What must be written out is each line from the one holding "R6: 1M (5V, n15) -> 1M (0V, 5V)" through the end of the records, word for word, minus any pictures.

Content revision data
····················
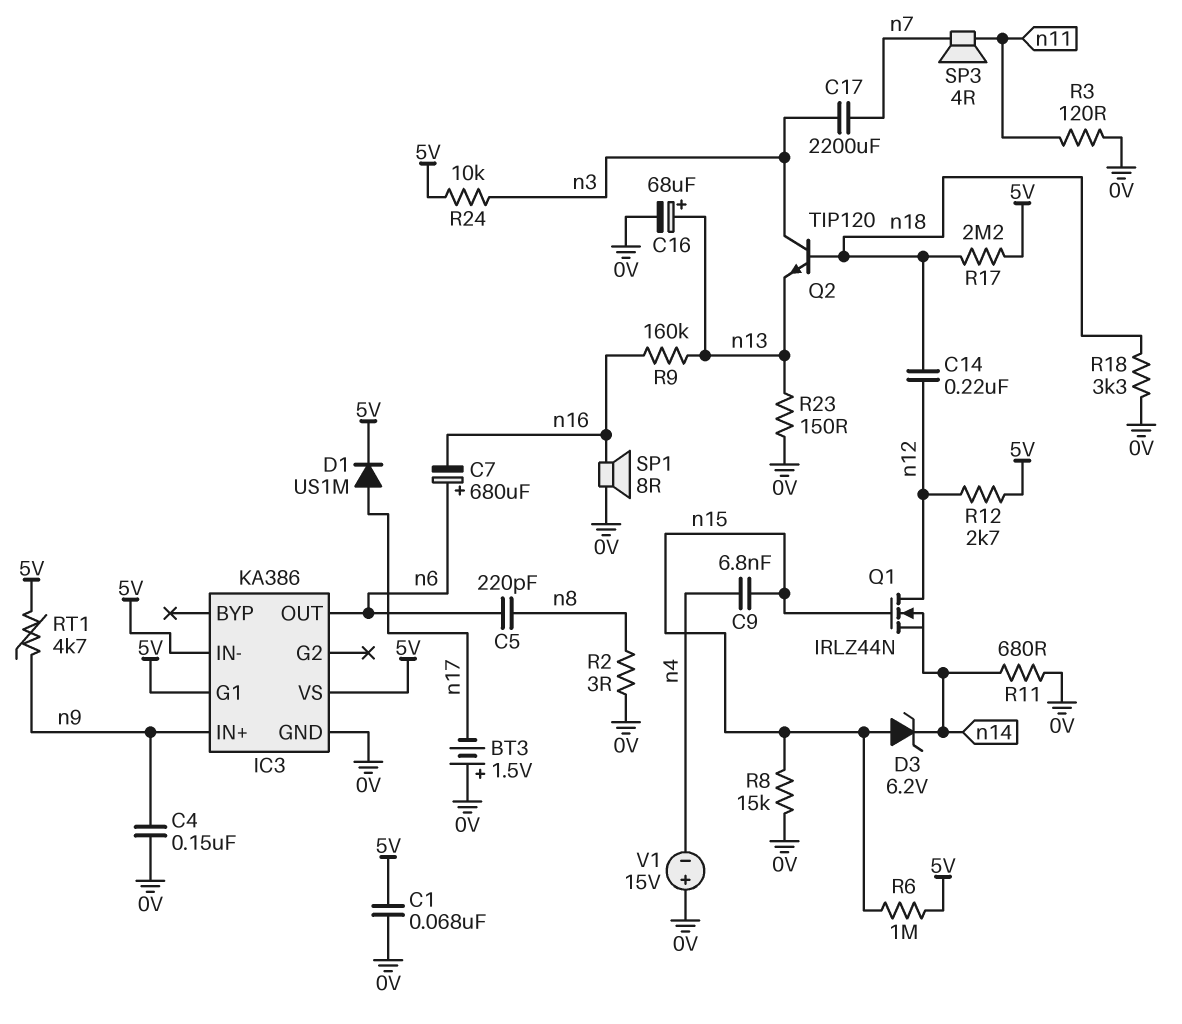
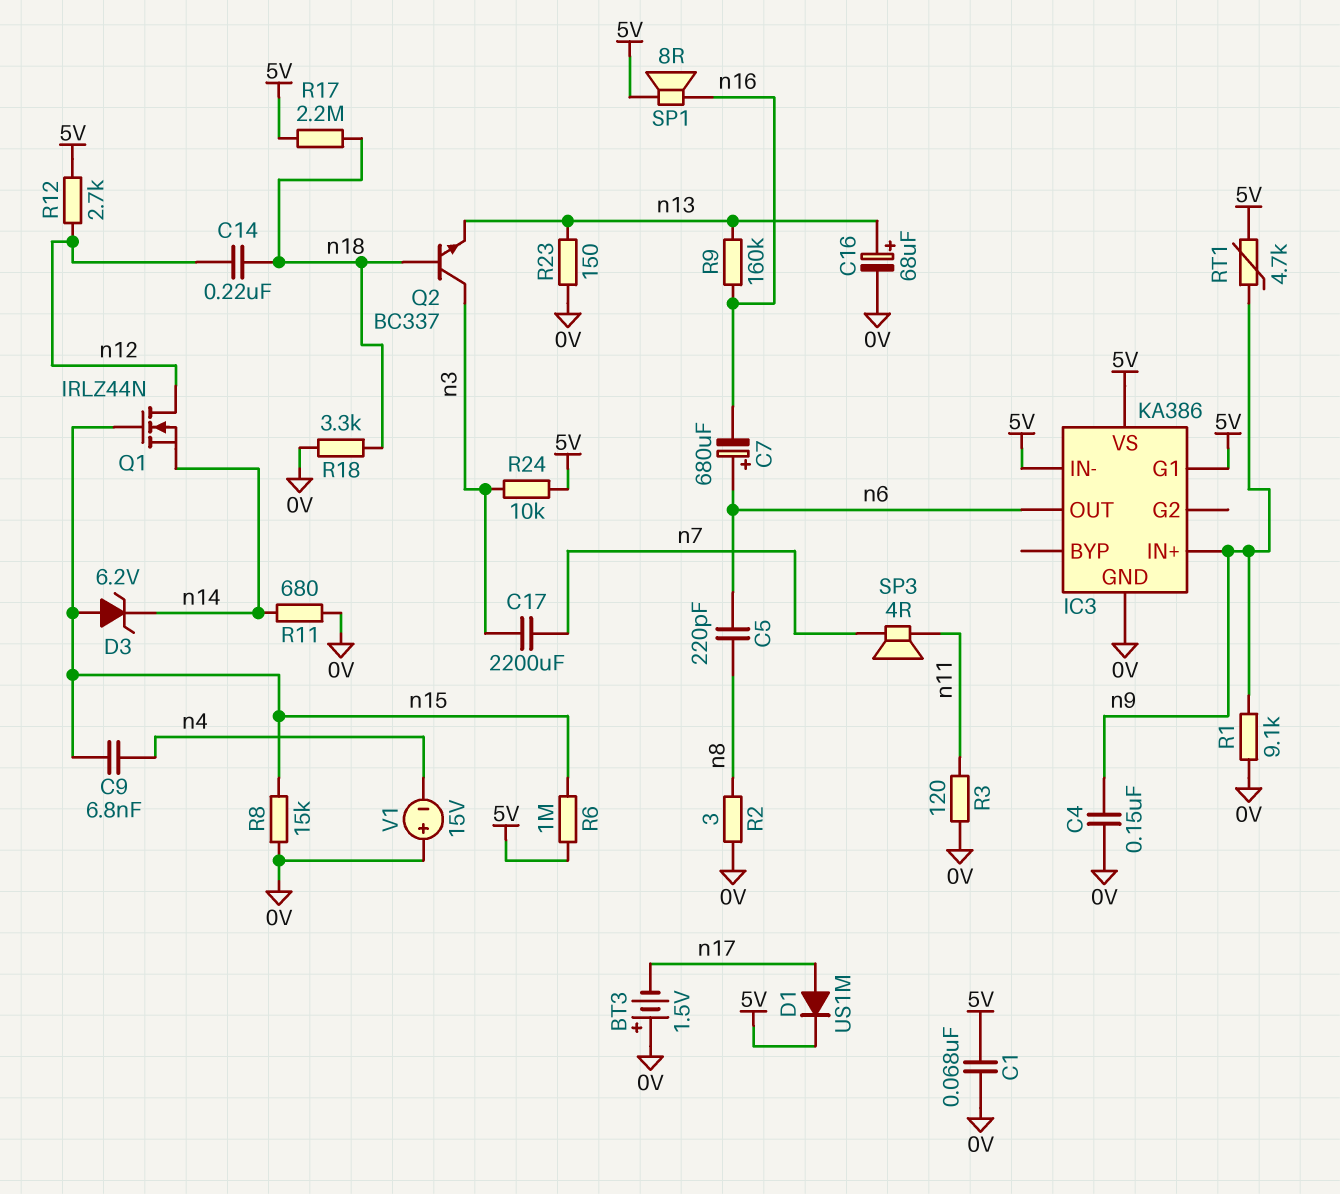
Q2: NPN TIP120 (B n18, C n3, E n13) -> NPN BC337 (B n18, C n3, E n13)
R1: none -> 9.1k (0V, n9)
SP1: speaker 8R (0V, n16) -> speaker 8R (5V, n16)

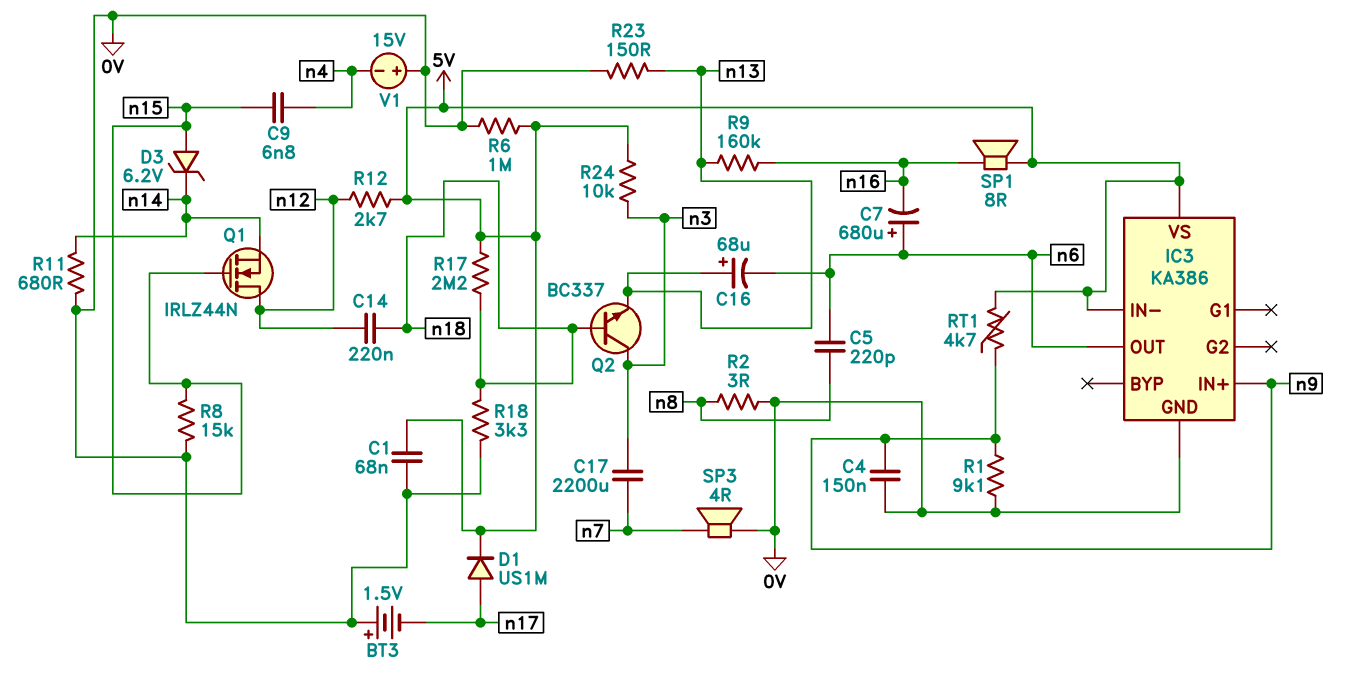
C16: 68uF (plus n13, minus 0V) -> 68uF (plus n13, minus n6)
IC3 pin G1: 5V -> none
R3: 120 (0V, n11) -> none
R6: 1M (5V, n15) -> 1M (0V, 5V)
SP3: speaker 4R (n7, n11) -> speaker 4R (0V, n7)

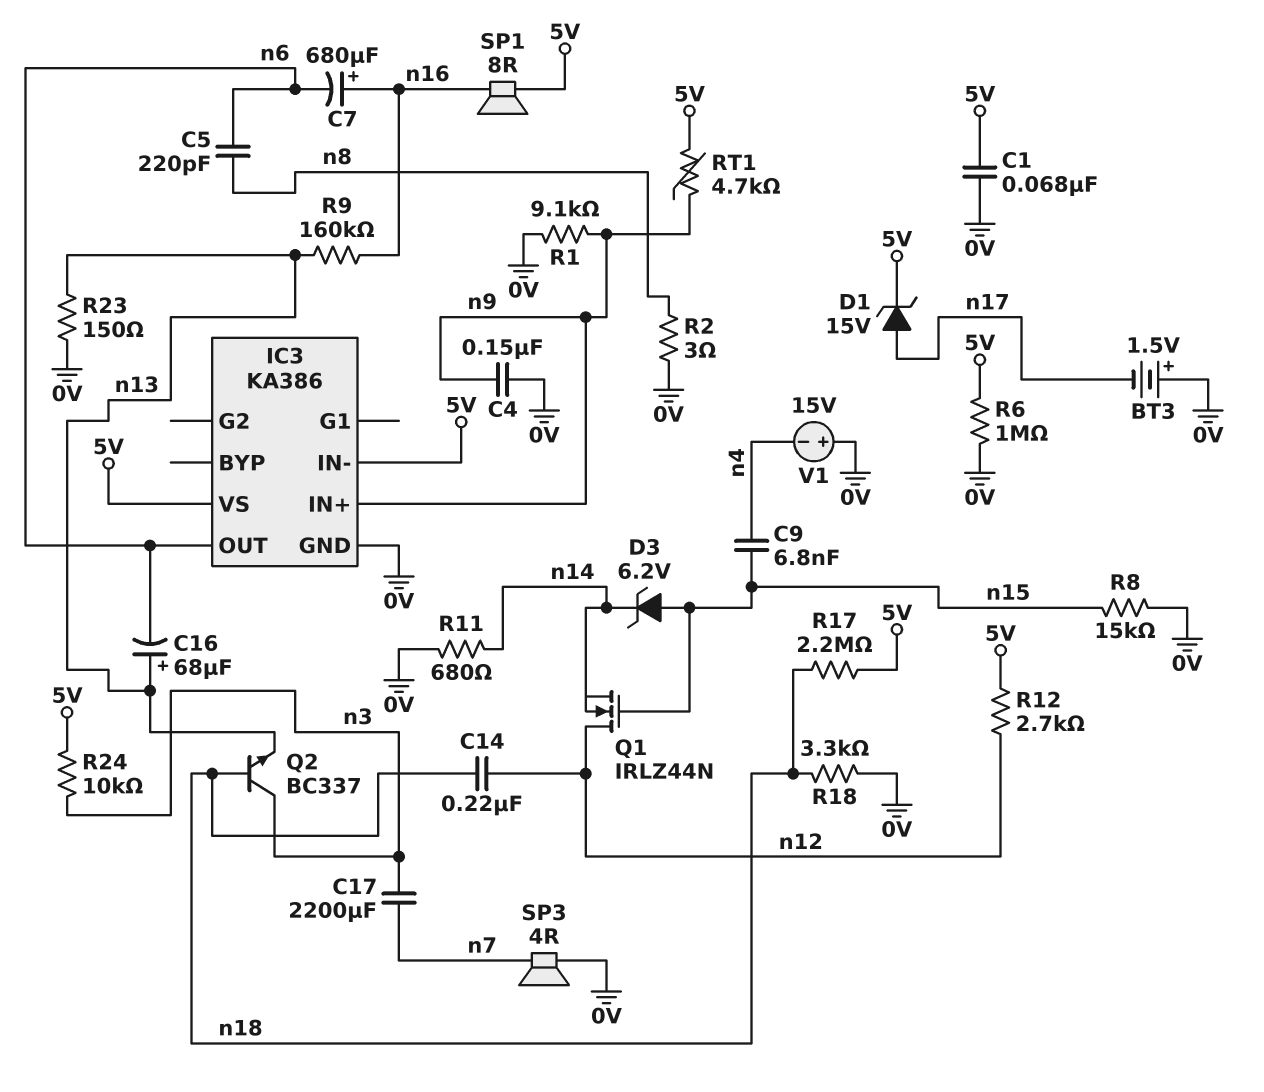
C7: 680uF (plus n6, minus n16) -> 680uF (plus n16, minus n6)
D1: diode US1M (A n17, K 5V) -> zener 15V (A n17, K 5V)

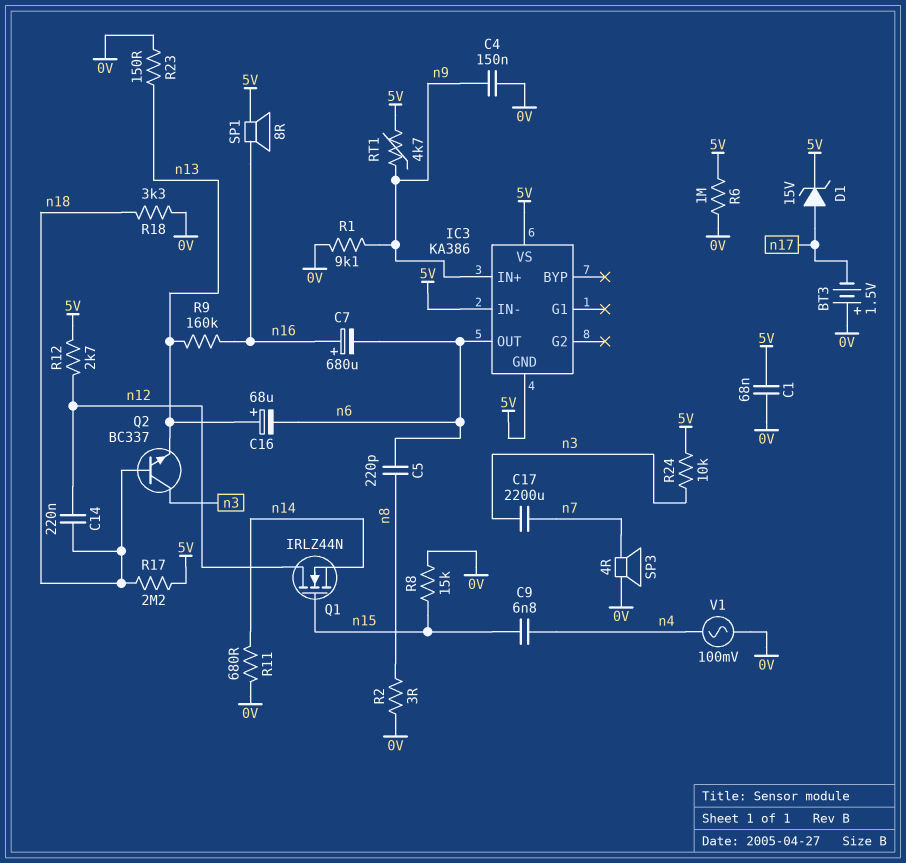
D3: zener 6.2V (A n15, K n14) -> none
IC3 pin GND: 0V -> 5V
V1: 15V (plus 0V, minus n4) -> AC 100mV (0V, n4)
····················
*Response below*.
R6: 1M (5V, n15) -> 1M (0V, 5V)
SP3: speaker 4R (n7, n11) -> speaker 4R (0V, n7)

C7: 680uF (plus n6, minus n16) -> 680uF (plus n16, minus n6)
D1: diode US1M (A n17, K 5V) -> zener 15V (A n17, K 5V)

D3: zener 6.2V (A n15, K n14) -> none
IC3 pin GND: 0V -> 5V
V1: 15V (plus 0V, minus n4) -> AC 100mV (0V, n4)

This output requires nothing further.